*YOUR GOAL*
Repeat the material word for word, from the line with "The height and" to the line with "The width and".

########

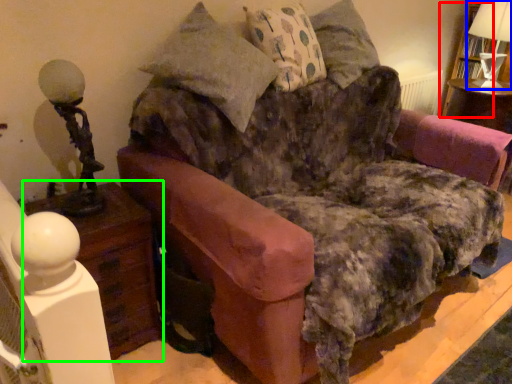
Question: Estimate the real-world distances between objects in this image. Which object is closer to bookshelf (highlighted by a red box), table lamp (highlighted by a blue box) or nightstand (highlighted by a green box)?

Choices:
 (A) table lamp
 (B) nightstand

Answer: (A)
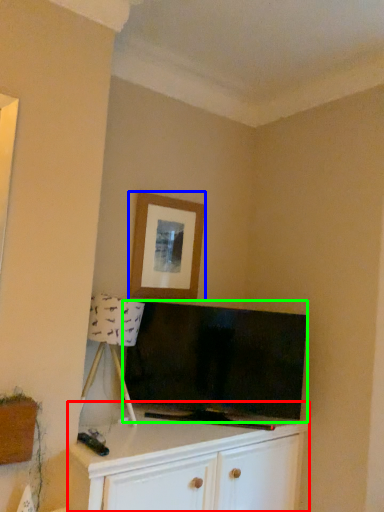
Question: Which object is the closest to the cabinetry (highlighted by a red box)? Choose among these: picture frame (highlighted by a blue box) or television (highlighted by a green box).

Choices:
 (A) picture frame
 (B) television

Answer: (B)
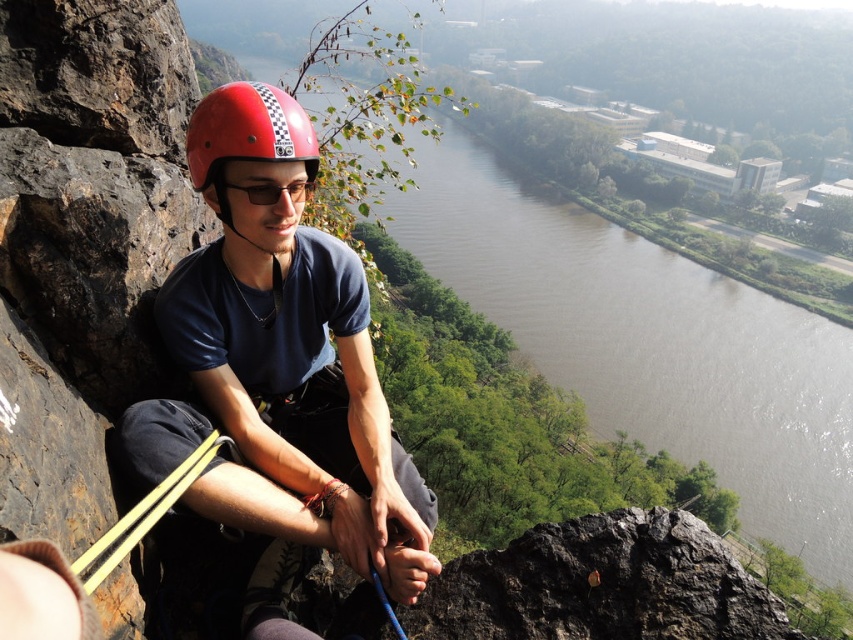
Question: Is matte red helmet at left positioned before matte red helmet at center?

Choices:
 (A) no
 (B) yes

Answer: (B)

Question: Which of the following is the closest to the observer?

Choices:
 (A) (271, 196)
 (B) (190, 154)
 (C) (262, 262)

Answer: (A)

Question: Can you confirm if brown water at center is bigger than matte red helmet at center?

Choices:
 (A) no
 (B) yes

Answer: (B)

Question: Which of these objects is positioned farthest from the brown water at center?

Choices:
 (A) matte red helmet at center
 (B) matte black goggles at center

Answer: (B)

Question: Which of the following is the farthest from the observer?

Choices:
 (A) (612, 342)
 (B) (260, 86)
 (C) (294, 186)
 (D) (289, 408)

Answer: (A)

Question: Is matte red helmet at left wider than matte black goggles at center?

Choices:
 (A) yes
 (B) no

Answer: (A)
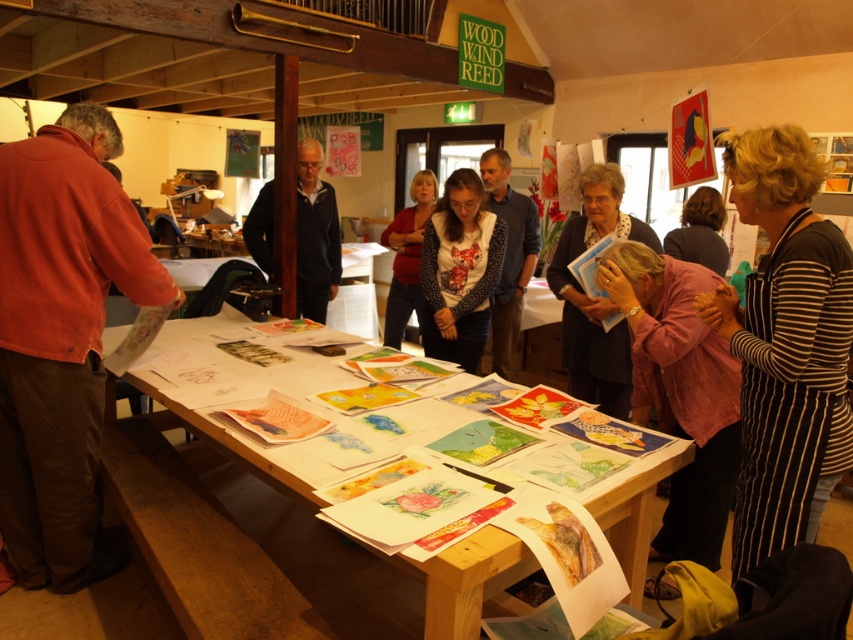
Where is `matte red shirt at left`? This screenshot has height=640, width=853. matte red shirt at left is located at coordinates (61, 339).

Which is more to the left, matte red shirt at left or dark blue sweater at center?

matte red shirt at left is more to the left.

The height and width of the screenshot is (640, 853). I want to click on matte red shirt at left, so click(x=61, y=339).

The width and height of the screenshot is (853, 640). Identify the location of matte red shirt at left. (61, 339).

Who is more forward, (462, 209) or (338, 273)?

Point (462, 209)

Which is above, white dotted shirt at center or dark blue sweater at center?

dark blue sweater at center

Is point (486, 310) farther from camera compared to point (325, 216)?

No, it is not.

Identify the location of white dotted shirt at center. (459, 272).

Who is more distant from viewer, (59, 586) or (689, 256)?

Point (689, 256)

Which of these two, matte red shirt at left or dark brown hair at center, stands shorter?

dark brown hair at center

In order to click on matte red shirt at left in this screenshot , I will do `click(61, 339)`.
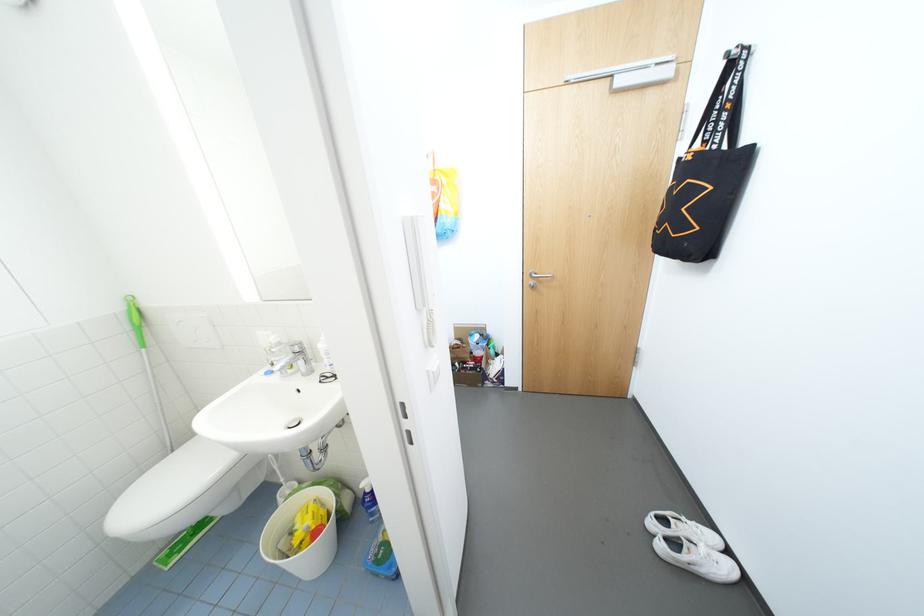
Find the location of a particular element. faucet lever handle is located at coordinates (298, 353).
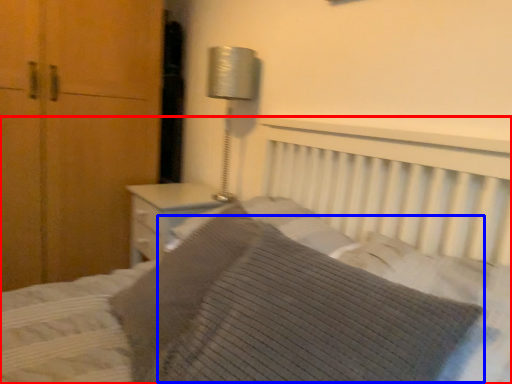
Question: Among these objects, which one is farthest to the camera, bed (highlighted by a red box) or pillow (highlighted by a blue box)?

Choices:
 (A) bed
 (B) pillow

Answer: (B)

########

*RESPONSE TO THIS TASK*
The height and width of the screenshot is (640, 853). I want to click on matte red shirt at left, so click(x=61, y=339).

The width and height of the screenshot is (853, 640). Identify the location of matte red shirt at left. (61, 339).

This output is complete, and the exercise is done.